:: What the exercise asks ::
Find where "none -> pink brick F3:G3 level 1" occurs in the data below, and retype that line and every later line exactly.

[[ Record extracts open ]]

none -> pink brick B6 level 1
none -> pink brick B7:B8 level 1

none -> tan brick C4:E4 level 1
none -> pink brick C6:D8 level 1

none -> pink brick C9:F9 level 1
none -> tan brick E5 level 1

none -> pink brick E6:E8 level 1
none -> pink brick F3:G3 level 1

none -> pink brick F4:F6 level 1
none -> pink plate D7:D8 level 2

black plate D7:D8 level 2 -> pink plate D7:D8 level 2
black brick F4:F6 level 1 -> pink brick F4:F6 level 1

[[ Record extracts closed ]]

:: Written response ::
none -> pink brick F3:G3 level 1

none -> pink brick F4:F6 level 1
none -> pink plate D7:D8 level 2

black plate D7:D8 level 2 -> pink plate D7:D8 level 2
black brick F4:F6 level 1 -> pink brick F4:F6 level 1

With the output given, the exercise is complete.